WORK REQUIRED: Scan the listing below. Copy each line that contains "grey".

INPUT:
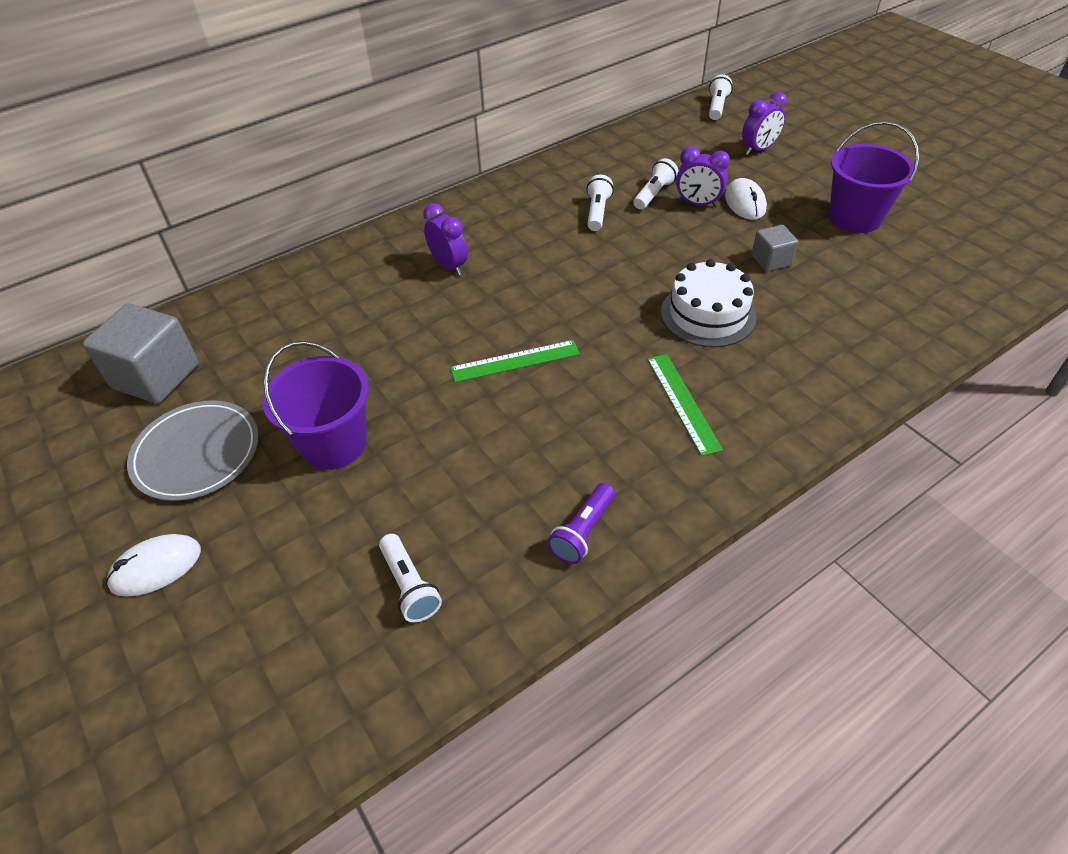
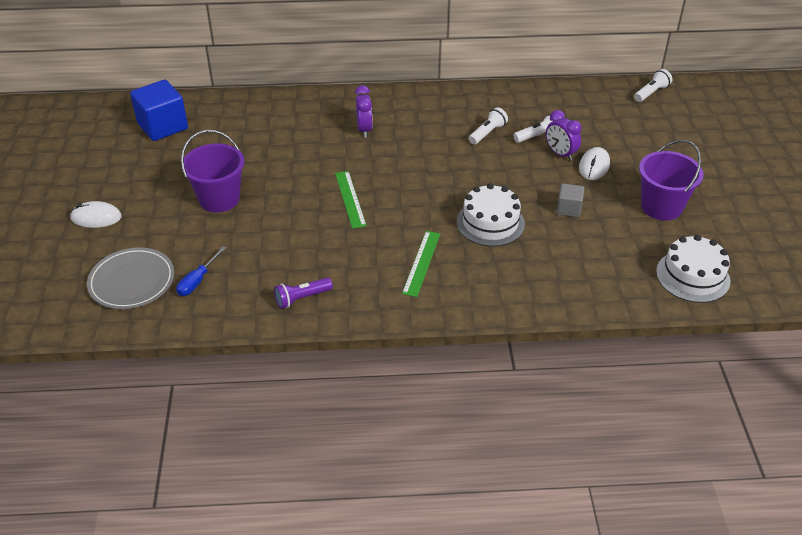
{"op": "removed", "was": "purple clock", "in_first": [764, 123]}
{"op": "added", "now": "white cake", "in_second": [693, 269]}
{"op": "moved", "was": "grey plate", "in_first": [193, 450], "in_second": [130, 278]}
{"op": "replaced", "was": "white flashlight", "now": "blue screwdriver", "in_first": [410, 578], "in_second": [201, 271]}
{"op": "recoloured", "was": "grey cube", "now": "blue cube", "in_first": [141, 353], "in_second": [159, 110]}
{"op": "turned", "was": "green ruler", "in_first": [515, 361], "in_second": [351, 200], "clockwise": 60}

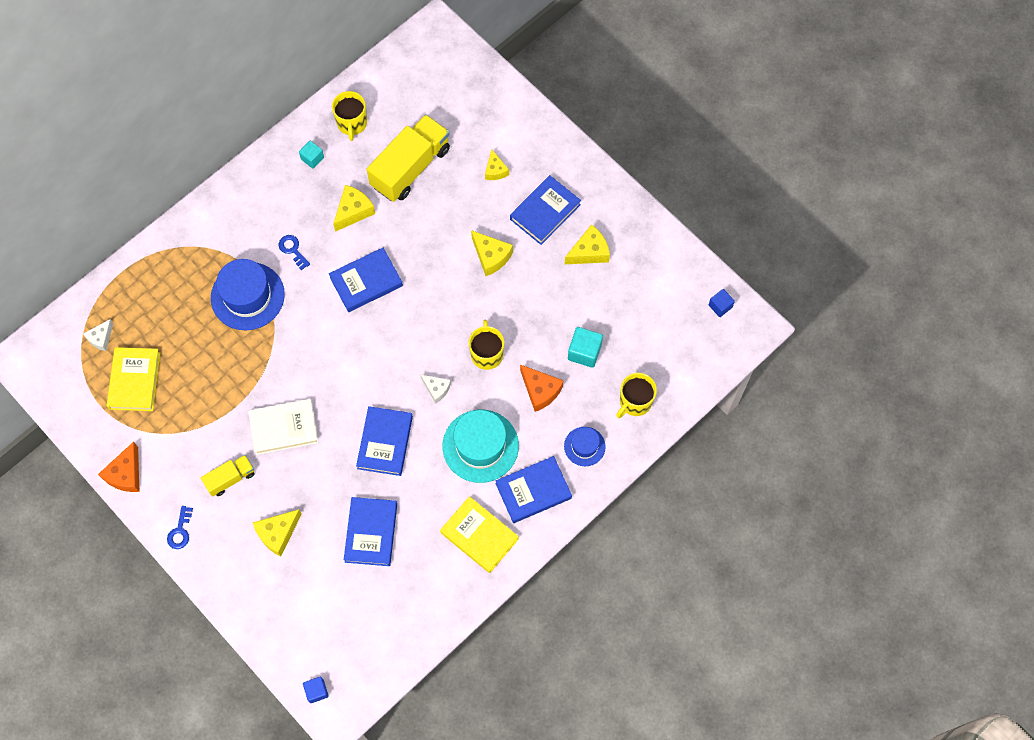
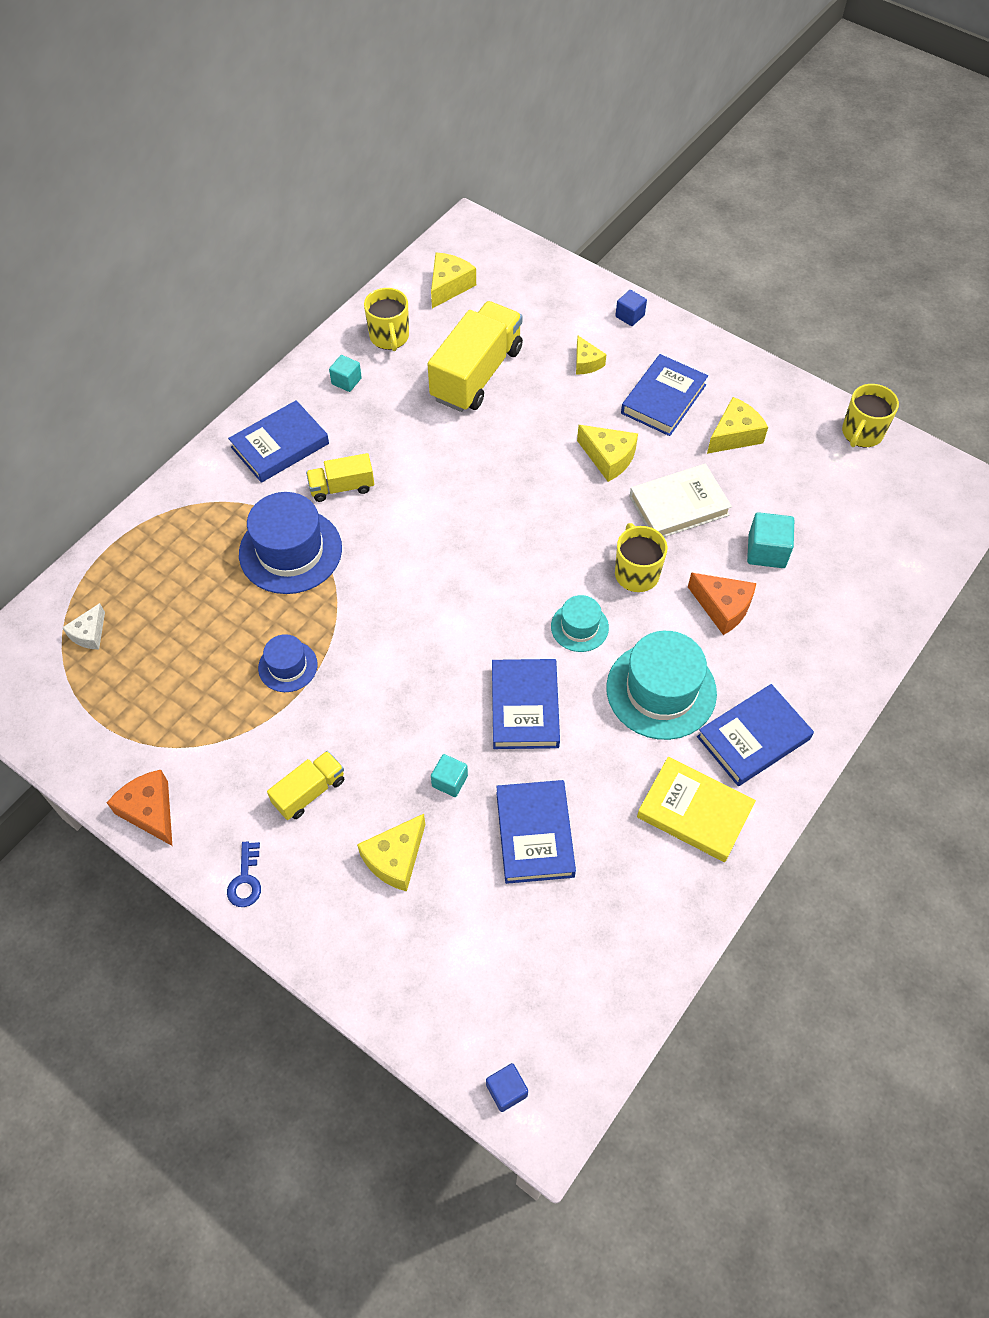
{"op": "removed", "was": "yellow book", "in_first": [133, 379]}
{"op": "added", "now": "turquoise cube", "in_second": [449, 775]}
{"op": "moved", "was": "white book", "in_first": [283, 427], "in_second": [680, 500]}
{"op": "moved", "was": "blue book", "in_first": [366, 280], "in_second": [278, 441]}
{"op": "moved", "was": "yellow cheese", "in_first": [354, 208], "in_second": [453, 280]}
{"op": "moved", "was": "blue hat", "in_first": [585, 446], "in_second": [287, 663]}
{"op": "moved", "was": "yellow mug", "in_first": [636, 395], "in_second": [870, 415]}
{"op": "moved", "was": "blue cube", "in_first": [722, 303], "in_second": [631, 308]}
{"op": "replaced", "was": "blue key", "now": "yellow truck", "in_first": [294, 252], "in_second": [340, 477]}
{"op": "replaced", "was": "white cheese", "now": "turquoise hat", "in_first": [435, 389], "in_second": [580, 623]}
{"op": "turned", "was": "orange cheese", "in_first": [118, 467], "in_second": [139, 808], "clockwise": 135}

ANSWER FOR THIS EXERCISE:
{"op": "moved", "was": "grey plate", "in_first": [193, 450], "in_second": [130, 278]}
{"op": "recoloured", "was": "grey cube", "now": "blue cube", "in_first": [141, 353], "in_second": [159, 110]}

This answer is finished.